• [ASSIGNMENT]
Begin at the line containing "lime brick A1:A2" in the entries below and end at the line containing "cyan brick I10:J11"; transcribe that range exactly and nothing outside it.

• [EXERCISE INPUTS]
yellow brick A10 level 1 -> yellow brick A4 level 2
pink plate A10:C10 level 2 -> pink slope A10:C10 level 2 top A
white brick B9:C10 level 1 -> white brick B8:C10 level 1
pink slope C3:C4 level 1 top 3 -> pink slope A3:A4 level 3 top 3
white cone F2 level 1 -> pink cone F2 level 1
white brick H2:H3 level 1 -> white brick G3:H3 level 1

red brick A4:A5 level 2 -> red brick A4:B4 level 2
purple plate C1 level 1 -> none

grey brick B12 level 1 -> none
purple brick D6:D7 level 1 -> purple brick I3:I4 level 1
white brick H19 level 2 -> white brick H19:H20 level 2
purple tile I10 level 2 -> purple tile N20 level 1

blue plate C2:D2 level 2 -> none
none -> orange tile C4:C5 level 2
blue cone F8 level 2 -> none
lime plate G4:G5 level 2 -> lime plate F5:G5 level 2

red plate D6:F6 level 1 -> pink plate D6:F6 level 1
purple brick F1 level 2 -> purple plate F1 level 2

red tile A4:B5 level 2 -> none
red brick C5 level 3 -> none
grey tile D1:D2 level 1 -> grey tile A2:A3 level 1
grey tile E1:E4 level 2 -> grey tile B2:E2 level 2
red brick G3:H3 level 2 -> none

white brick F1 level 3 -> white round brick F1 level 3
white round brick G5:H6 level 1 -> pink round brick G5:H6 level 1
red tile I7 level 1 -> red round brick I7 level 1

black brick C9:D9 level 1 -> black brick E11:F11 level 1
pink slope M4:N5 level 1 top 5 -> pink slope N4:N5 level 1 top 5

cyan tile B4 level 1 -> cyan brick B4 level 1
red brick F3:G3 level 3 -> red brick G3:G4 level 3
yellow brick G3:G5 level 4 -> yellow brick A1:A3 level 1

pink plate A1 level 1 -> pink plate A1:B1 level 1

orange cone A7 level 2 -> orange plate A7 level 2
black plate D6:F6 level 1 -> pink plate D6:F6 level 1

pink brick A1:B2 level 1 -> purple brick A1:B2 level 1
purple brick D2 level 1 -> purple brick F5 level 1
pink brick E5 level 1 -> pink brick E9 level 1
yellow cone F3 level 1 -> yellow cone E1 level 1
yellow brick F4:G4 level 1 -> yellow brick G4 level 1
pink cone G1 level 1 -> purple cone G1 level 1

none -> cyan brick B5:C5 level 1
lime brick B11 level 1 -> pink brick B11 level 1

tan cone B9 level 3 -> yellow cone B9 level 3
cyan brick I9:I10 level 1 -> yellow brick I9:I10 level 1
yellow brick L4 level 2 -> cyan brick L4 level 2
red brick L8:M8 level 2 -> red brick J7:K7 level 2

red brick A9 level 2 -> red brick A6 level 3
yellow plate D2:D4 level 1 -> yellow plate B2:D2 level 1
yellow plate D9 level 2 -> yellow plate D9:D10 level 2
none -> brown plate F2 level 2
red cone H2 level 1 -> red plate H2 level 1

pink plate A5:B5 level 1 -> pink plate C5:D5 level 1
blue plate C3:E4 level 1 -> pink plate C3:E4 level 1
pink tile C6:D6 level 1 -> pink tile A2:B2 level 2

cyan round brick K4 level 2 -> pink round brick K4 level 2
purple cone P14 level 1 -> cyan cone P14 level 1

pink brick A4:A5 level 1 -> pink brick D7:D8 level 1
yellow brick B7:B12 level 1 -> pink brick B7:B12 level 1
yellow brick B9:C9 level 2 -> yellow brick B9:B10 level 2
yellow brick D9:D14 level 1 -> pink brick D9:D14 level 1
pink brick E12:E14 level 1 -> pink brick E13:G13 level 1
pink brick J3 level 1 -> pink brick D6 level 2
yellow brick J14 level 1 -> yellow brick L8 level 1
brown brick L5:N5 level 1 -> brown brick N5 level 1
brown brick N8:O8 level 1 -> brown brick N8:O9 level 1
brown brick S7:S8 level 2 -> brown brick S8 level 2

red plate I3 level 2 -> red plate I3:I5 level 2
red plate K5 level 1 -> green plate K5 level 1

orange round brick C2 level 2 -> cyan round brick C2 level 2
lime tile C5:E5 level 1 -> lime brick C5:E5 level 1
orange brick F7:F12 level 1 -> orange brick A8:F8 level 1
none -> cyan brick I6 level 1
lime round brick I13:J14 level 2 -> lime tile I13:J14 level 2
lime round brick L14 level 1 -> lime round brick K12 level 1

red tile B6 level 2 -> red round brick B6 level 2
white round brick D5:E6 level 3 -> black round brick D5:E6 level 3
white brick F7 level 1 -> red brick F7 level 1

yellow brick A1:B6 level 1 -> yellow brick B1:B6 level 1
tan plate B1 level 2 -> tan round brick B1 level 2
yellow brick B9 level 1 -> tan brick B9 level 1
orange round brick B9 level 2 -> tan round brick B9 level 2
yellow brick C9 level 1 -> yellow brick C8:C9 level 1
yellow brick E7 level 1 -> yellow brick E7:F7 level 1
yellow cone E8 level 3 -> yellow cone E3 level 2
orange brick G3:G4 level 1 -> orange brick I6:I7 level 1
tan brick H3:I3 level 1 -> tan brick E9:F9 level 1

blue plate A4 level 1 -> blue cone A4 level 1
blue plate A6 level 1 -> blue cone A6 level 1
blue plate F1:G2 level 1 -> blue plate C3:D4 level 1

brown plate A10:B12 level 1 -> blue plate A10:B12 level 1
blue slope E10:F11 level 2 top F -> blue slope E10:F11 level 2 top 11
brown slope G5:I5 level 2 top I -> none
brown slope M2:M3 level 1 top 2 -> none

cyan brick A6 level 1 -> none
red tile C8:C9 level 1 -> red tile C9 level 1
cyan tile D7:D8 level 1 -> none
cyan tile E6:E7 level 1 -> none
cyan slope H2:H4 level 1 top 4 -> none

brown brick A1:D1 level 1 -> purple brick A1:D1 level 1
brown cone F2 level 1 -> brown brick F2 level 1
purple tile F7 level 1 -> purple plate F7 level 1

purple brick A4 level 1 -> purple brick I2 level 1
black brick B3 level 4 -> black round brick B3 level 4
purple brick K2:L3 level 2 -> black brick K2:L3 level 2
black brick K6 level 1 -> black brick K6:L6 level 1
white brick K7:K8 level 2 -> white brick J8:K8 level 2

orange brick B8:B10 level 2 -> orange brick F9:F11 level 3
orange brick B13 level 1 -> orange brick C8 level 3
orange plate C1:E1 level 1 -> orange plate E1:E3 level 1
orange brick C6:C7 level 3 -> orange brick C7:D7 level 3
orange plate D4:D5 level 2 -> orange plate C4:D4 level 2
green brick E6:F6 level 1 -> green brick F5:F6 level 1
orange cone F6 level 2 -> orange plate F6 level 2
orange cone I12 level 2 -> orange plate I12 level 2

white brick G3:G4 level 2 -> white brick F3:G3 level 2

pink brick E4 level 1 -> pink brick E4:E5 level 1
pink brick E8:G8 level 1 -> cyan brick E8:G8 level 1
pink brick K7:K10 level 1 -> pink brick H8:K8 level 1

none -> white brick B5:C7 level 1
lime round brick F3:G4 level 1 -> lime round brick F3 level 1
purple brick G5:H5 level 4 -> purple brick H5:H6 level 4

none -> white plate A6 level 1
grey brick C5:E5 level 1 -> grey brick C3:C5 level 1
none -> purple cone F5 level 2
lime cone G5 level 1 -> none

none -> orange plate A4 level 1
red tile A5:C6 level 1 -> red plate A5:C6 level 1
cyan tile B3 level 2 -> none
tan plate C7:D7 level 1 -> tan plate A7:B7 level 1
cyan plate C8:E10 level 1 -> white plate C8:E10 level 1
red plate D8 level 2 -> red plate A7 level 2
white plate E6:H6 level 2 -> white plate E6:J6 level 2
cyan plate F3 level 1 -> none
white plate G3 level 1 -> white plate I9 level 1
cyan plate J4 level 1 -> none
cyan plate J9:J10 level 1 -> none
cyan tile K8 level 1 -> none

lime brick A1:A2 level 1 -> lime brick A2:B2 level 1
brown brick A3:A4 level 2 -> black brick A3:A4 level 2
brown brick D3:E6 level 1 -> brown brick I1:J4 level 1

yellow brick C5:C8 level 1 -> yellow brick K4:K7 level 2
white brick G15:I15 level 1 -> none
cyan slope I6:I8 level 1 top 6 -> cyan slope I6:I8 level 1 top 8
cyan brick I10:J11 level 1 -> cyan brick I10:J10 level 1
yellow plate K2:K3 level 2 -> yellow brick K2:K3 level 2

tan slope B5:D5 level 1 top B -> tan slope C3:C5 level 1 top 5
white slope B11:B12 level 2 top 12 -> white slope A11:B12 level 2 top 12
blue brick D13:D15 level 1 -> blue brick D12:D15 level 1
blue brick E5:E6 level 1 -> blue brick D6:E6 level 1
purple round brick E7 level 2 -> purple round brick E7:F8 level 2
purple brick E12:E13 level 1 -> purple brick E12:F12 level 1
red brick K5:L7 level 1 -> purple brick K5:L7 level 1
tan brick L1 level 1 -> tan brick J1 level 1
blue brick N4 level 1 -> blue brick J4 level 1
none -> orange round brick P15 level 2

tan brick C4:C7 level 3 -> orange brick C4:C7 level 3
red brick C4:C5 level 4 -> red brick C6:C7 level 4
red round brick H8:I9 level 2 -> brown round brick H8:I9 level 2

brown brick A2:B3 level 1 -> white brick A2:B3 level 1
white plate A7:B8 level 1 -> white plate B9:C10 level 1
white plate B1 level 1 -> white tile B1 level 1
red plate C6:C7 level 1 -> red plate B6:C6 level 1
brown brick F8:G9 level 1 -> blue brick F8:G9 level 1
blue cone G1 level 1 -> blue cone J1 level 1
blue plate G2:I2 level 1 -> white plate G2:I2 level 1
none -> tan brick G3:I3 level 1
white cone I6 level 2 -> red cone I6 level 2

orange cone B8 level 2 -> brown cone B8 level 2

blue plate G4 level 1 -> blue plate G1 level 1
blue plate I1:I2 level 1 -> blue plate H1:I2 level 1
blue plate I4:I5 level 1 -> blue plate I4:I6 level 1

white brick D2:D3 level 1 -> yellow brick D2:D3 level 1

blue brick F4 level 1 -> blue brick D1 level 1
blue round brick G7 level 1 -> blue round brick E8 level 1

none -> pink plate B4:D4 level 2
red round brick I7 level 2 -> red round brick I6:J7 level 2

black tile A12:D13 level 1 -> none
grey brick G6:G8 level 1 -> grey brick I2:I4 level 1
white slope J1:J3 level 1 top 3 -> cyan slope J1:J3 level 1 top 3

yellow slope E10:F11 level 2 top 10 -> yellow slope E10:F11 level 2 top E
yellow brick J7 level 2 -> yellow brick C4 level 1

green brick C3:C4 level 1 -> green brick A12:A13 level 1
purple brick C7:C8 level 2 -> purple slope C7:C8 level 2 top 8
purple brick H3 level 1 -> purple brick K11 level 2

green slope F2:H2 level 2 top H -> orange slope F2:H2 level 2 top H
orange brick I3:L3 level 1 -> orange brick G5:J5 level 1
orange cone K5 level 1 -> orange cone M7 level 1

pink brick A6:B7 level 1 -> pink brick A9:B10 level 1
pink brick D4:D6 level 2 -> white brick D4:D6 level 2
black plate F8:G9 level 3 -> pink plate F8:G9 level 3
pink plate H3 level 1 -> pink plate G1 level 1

• [EXERCISE RESULT]
lime brick A1:A2 level 1 -> lime brick A2:B2 level 1
brown brick A3:A4 level 2 -> black brick A3:A4 level 2
brown brick D3:E6 level 1 -> brown brick I1:J4 level 1

yellow brick C5:C8 level 1 -> yellow brick K4:K7 level 2
white brick G15:I15 level 1 -> none
cyan slope I6:I8 level 1 top 6 -> cyan slope I6:I8 level 1 top 8
cyan brick I10:J11 level 1 -> cyan brick I10:J10 level 1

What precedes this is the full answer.